-- EXERCISE MATERIALS --
= = = = = = =

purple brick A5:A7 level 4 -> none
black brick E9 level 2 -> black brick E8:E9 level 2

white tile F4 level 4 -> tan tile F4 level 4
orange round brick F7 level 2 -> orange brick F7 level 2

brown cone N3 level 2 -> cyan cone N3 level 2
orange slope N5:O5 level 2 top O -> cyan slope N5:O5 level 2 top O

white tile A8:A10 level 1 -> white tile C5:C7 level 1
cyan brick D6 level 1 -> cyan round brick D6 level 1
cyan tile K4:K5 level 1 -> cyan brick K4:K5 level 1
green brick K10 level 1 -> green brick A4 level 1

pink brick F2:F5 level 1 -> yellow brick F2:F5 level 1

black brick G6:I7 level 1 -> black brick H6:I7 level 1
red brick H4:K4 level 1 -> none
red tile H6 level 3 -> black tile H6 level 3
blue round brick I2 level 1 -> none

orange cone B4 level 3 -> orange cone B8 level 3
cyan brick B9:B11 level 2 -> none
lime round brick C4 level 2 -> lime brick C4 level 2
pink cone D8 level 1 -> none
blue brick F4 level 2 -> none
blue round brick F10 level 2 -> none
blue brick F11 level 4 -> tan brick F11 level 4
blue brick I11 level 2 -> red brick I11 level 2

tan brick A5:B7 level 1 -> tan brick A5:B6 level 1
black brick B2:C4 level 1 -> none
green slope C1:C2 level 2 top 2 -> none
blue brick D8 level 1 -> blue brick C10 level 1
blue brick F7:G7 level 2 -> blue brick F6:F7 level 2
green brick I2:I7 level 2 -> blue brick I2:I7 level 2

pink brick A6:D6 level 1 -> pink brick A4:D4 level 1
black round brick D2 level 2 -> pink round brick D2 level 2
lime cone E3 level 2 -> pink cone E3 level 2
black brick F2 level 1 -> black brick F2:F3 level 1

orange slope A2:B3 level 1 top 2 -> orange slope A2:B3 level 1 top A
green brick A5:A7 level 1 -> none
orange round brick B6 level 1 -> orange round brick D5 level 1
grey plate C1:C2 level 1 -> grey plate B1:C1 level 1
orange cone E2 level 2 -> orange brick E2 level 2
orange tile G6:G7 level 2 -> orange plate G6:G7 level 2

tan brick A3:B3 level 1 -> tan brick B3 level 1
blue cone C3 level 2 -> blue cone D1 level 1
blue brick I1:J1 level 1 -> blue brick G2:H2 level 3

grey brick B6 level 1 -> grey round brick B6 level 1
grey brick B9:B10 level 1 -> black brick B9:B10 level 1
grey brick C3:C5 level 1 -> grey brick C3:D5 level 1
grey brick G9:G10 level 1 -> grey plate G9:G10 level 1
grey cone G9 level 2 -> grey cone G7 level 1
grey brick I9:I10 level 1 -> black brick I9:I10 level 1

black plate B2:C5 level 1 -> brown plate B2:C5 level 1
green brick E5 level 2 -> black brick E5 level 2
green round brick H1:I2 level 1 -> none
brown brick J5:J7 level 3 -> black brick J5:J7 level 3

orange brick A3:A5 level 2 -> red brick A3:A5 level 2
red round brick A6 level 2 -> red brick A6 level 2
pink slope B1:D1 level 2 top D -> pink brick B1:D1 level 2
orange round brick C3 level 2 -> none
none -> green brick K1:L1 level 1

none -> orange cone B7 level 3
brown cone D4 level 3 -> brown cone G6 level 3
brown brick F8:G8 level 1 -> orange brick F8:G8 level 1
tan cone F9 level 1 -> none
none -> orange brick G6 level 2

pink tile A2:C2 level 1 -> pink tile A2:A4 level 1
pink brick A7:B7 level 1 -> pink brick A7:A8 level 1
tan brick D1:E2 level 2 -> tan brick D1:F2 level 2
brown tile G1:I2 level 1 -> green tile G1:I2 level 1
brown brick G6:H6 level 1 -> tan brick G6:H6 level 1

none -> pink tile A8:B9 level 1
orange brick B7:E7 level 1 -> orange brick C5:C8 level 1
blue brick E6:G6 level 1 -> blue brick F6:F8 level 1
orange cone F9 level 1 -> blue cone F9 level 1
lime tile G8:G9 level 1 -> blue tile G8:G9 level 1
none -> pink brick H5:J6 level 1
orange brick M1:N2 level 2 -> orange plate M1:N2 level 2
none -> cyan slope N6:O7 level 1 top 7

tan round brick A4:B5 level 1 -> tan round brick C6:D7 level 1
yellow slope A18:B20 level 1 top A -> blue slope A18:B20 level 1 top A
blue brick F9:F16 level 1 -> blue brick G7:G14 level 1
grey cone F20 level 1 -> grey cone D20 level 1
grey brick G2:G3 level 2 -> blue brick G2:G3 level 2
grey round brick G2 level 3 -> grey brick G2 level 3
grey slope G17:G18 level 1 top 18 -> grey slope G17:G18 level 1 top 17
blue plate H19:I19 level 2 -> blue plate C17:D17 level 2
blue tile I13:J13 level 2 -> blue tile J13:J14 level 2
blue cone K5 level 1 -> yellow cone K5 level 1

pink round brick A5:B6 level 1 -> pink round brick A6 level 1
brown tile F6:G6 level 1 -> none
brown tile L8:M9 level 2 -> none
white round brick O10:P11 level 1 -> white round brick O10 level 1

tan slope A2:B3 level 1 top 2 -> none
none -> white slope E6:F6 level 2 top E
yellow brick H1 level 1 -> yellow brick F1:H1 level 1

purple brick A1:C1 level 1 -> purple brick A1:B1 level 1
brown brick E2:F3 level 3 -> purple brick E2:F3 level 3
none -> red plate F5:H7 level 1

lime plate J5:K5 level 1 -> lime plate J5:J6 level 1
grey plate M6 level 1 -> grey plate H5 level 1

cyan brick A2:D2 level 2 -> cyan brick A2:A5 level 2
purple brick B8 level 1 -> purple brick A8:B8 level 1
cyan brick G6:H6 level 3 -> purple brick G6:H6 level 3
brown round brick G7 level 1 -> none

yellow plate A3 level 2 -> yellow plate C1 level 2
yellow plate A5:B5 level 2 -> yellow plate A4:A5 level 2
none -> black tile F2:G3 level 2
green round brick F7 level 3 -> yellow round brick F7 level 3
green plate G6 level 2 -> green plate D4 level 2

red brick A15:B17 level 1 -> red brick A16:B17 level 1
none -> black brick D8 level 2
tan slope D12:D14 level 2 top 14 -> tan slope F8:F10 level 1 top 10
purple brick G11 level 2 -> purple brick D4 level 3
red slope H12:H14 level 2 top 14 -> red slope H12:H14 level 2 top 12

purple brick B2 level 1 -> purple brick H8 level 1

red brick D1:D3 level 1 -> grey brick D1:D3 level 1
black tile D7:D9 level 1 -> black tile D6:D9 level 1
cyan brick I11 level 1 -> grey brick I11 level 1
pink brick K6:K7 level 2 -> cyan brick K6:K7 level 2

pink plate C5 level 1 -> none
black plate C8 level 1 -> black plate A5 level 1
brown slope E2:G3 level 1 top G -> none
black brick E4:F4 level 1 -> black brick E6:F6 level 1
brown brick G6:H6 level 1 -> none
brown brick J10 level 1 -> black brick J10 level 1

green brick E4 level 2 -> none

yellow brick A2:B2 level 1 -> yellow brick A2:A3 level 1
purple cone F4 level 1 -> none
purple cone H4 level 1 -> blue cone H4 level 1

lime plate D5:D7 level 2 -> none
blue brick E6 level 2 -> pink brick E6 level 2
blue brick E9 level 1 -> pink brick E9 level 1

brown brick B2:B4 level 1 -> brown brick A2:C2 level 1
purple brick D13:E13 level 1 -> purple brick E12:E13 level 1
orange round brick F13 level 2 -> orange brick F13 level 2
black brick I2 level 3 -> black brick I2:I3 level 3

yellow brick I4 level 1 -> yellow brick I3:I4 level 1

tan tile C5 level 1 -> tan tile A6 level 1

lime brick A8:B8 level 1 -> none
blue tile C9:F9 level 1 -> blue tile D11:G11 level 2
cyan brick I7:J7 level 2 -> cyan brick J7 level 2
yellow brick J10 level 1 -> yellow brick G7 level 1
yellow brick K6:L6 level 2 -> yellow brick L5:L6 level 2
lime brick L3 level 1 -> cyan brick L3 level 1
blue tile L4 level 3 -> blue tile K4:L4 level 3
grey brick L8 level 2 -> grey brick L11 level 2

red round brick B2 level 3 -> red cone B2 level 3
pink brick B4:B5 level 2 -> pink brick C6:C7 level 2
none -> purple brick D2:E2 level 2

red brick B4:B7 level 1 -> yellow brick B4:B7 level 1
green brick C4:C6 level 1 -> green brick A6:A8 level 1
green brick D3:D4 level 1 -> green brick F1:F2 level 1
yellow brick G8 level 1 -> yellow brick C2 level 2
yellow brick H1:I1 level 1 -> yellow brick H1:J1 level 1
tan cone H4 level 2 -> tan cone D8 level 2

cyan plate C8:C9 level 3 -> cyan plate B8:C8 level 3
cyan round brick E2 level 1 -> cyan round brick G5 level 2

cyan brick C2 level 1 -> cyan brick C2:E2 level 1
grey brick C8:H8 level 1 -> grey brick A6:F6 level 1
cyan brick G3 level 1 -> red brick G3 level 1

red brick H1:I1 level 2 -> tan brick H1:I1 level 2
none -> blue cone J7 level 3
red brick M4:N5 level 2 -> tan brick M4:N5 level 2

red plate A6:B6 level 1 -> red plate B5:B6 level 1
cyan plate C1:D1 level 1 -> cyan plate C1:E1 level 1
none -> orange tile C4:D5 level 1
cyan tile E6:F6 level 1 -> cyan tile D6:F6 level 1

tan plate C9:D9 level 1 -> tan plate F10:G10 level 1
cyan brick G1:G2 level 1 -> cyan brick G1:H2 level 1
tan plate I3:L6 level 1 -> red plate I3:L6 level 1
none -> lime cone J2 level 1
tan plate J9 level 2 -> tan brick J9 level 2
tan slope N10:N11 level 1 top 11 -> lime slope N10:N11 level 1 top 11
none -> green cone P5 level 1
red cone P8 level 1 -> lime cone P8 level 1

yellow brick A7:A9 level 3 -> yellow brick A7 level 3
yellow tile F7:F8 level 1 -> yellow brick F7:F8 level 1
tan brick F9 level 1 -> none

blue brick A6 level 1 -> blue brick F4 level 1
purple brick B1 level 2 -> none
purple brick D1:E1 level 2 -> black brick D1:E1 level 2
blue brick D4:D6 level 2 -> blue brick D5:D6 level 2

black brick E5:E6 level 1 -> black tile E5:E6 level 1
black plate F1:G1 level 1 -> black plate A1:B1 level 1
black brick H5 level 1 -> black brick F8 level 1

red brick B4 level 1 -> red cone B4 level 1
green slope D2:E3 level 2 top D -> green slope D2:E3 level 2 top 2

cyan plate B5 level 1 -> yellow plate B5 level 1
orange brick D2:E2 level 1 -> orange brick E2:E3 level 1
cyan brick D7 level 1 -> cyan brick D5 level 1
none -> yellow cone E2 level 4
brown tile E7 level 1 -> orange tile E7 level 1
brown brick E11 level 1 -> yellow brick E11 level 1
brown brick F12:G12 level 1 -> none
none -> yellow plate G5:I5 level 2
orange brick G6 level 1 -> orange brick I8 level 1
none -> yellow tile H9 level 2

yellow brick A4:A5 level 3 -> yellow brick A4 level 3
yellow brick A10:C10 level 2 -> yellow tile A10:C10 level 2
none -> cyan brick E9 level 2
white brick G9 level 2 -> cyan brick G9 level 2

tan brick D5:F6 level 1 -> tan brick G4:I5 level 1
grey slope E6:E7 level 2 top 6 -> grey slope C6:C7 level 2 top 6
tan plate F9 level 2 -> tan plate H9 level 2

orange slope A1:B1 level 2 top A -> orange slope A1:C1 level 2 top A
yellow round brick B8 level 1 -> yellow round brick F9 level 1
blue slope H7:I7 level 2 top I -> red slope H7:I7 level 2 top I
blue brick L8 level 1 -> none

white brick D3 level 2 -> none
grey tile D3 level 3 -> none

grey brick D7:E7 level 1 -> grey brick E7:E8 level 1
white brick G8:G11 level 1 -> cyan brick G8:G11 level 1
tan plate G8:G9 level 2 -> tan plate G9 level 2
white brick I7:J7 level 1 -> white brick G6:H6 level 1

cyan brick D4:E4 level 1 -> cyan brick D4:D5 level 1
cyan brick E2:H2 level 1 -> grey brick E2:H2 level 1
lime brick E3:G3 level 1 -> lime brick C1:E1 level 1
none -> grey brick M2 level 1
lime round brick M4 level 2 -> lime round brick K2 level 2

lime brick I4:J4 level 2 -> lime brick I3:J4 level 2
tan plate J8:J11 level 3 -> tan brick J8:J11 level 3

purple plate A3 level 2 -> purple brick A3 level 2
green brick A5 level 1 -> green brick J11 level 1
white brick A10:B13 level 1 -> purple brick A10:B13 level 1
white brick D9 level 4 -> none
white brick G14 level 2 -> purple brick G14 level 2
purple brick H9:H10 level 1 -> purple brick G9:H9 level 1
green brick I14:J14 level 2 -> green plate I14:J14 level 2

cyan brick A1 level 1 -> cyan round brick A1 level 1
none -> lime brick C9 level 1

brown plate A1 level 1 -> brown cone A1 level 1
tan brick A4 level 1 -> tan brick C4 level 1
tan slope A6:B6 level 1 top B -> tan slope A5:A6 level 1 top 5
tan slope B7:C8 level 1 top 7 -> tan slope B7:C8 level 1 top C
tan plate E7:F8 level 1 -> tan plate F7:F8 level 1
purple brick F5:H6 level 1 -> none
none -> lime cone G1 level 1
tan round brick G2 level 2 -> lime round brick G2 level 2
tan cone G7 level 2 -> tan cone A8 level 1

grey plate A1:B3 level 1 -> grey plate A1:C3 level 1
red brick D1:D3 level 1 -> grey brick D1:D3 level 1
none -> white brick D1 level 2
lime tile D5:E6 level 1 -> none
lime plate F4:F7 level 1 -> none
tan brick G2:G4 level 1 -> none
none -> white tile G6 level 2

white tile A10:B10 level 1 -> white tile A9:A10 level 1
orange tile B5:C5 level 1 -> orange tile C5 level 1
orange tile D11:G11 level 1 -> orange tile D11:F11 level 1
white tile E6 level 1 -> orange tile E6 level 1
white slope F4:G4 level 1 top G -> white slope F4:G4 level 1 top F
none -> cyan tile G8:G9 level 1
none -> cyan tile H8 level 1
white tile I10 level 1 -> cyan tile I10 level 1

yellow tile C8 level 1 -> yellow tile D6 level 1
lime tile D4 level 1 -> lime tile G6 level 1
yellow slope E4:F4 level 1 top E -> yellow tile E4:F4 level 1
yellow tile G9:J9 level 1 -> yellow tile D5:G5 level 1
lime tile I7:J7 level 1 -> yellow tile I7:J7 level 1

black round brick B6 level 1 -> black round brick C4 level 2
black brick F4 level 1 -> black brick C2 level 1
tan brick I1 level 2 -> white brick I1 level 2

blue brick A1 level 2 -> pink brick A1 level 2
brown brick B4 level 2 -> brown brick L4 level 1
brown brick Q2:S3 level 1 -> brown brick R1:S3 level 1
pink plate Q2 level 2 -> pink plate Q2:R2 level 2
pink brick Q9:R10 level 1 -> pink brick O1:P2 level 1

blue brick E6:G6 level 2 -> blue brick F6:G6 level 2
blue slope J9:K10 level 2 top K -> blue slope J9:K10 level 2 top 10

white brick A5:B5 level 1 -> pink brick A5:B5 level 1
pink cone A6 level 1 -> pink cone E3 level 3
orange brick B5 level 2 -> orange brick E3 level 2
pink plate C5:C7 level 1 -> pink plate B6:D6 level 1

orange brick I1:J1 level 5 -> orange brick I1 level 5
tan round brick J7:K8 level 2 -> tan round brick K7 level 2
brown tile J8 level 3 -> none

= = = = = = =

The lines running from the start of the data through the one that contains "brown cone N3 level 2 -> cyan cone N3 level 2" should be reproduced exactly, and only those.

-- RESULT --
purple brick A5:A7 level 4 -> none
black brick E9 level 2 -> black brick E8:E9 level 2

white tile F4 level 4 -> tan tile F4 level 4
orange round brick F7 level 2 -> orange brick F7 level 2

brown cone N3 level 2 -> cyan cone N3 level 2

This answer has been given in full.